#### Assigned task
Work out how many lines of the listing hold the string "round", then answer with that number and nothing else.

Start of Entries provided

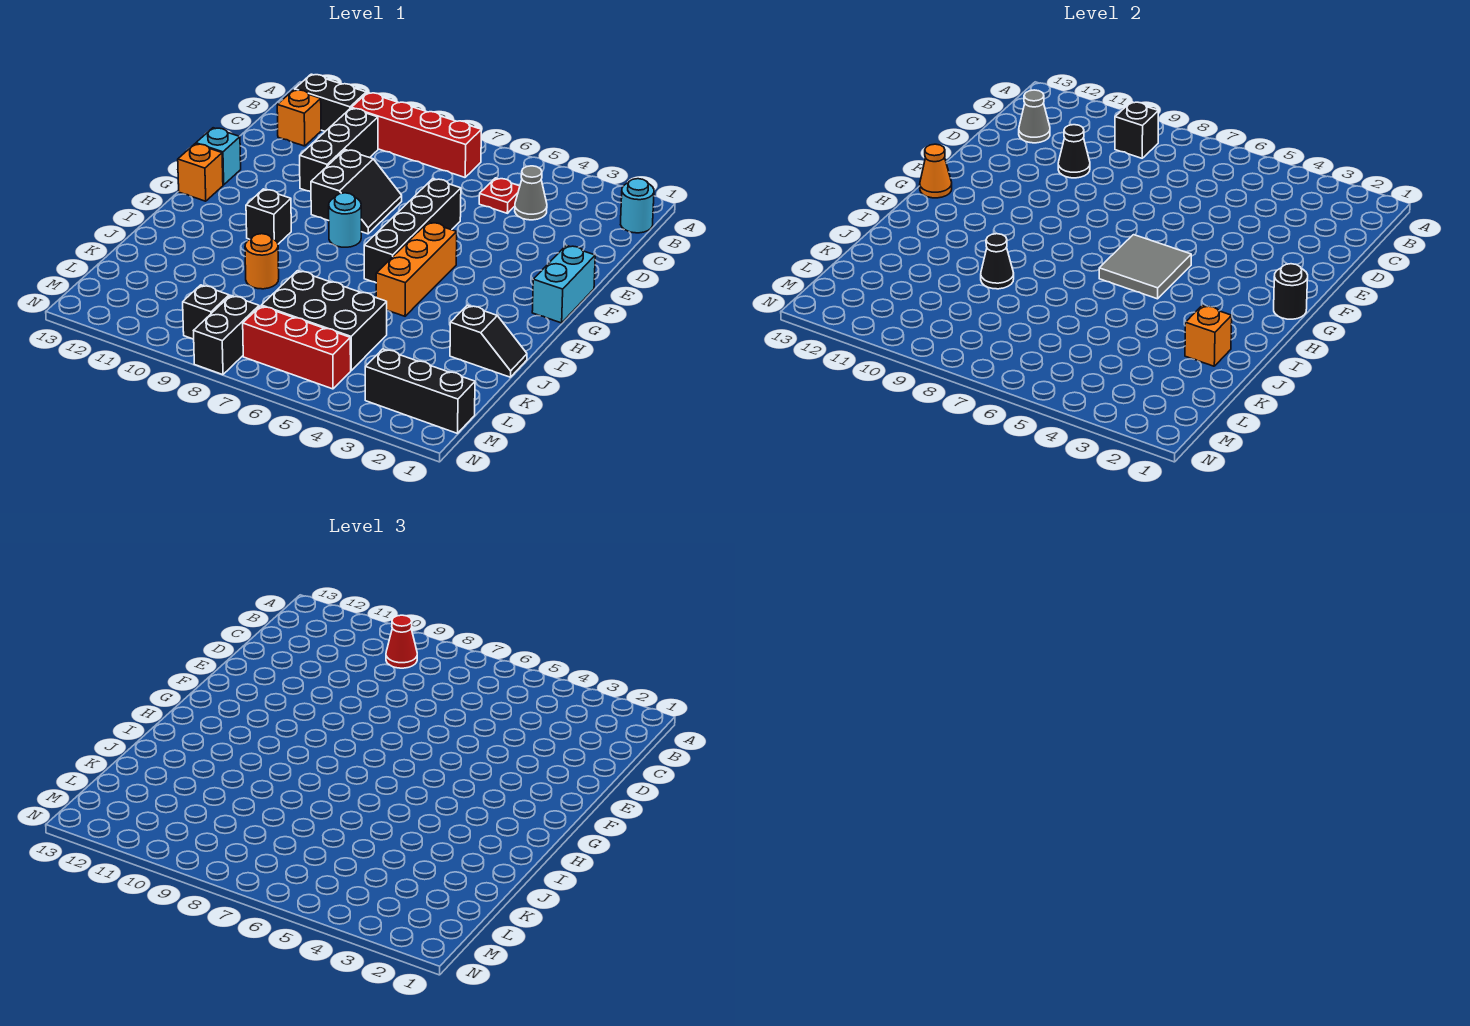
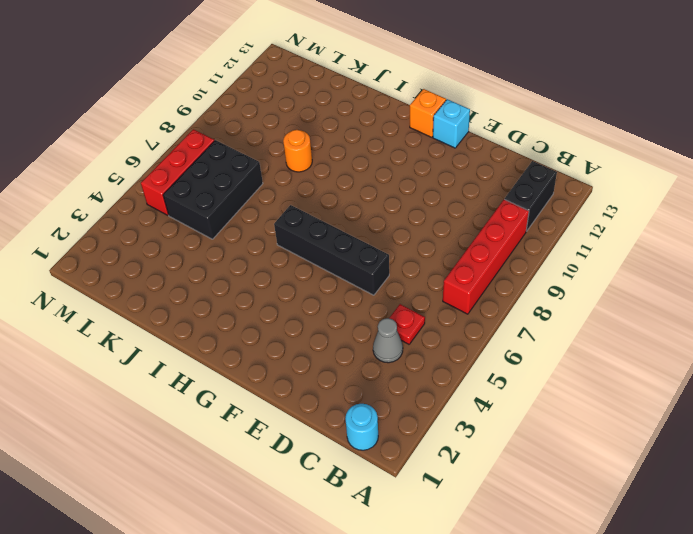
none -> black brick C10:E10 level 1
none -> orange brick C12 level 1
none -> black slope E8:F9 level 1 top 9
none -> cyan brick F1:G1 level 1

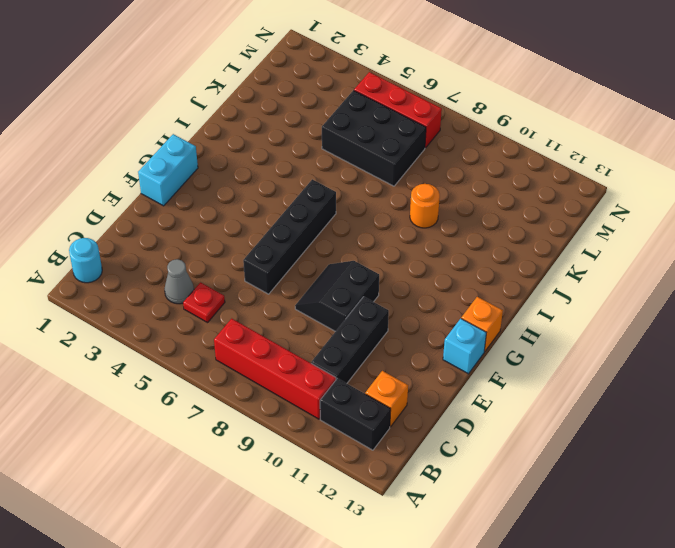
none -> orange brick G5:I5 level 1
none -> cyan round brick G8 level 1
none -> black brick H10 level 1
none -> black slope J1:J2 level 1 top 2

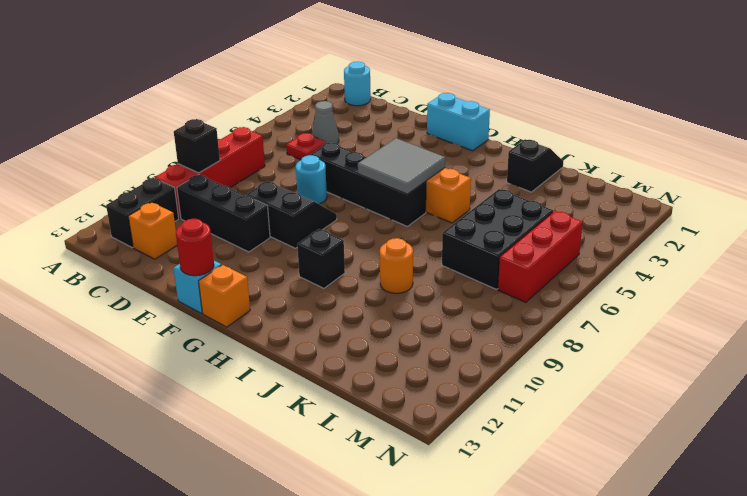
cyan round brick E7 level 1 -> cyan round brick G8 level 1
red round brick F13 level 2 -> none
none -> black brick M1:M3 level 1
none -> black brick M8:N8 level 1
none -> black brick M9 level 1
none -> grey cone C12 level 2

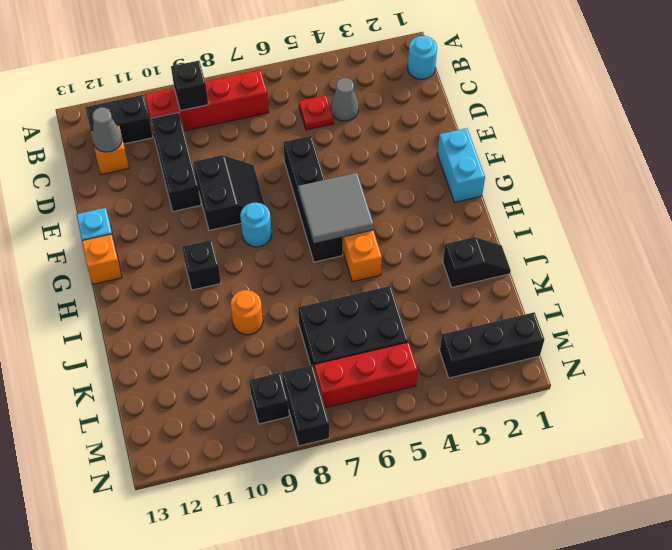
none -> black cone D10 level 2
none -> black round brick G1 level 2
none -> orange cone G13 level 2
none -> orange brick J2 level 2

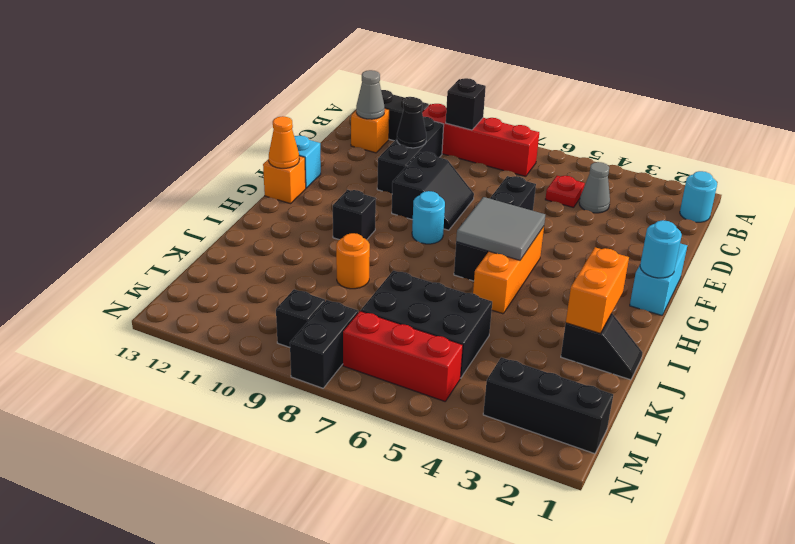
cyan round brick G1 level 2 -> black round brick G1 level 2
orange brick I2:J2 level 2 -> orange brick J2 level 2
none -> black cone J9 level 2
none -> red cone B9 level 3

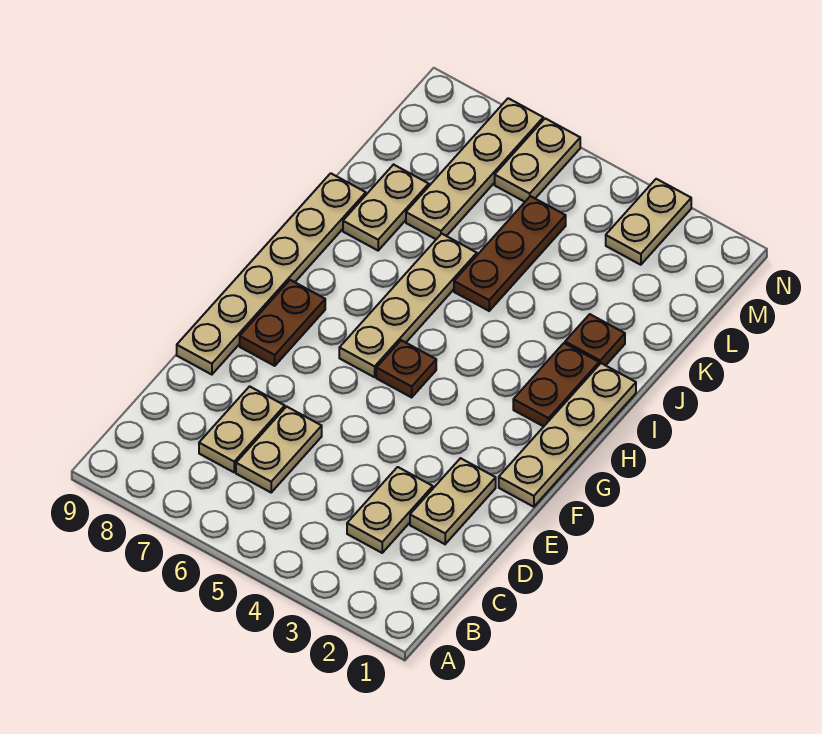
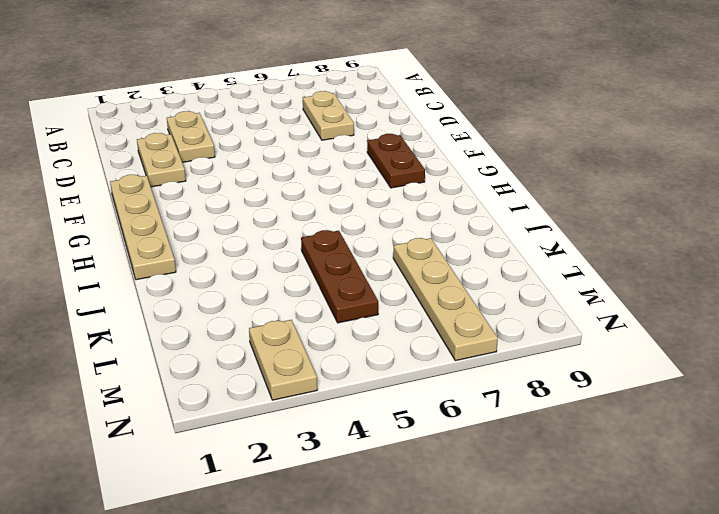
none -> tan plate C6:D6 level 1
none -> tan plate E9:J9 level 1
none -> brown plate G5 level 1

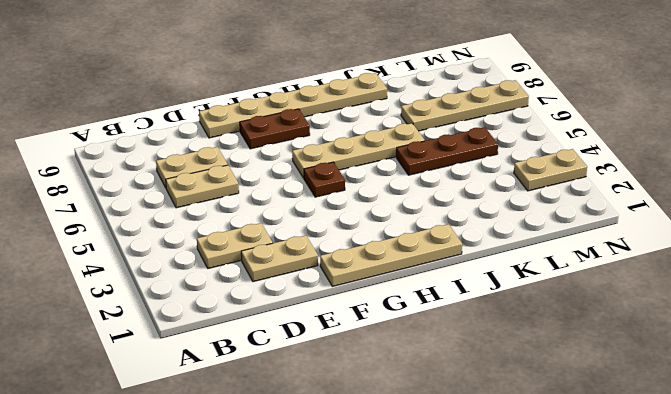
none -> brown plate H2:I2 level 1
none -> brown plate J2 level 1
none -> tan plate J8:K8 level 1

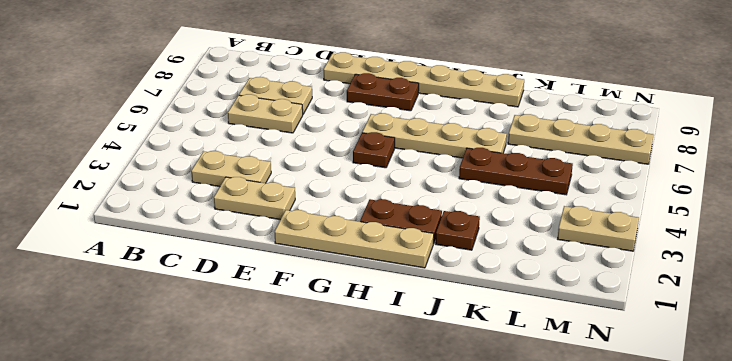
none -> tan plate J8:K8 level 1
none -> tan plate M6:N6 level 1

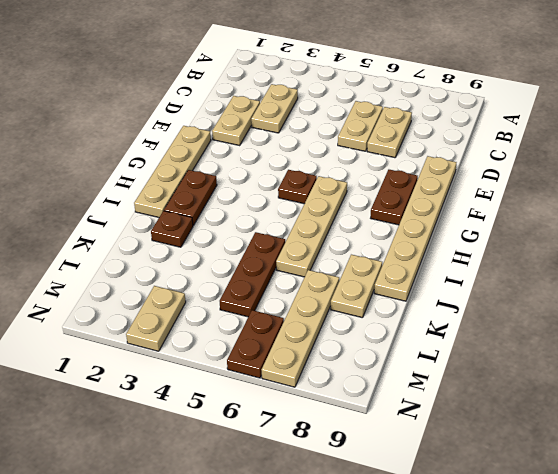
brown plate M6:N6 level 1 -> tan plate M6:N6 level 1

End of Entries provided

#### Solution to this problem
5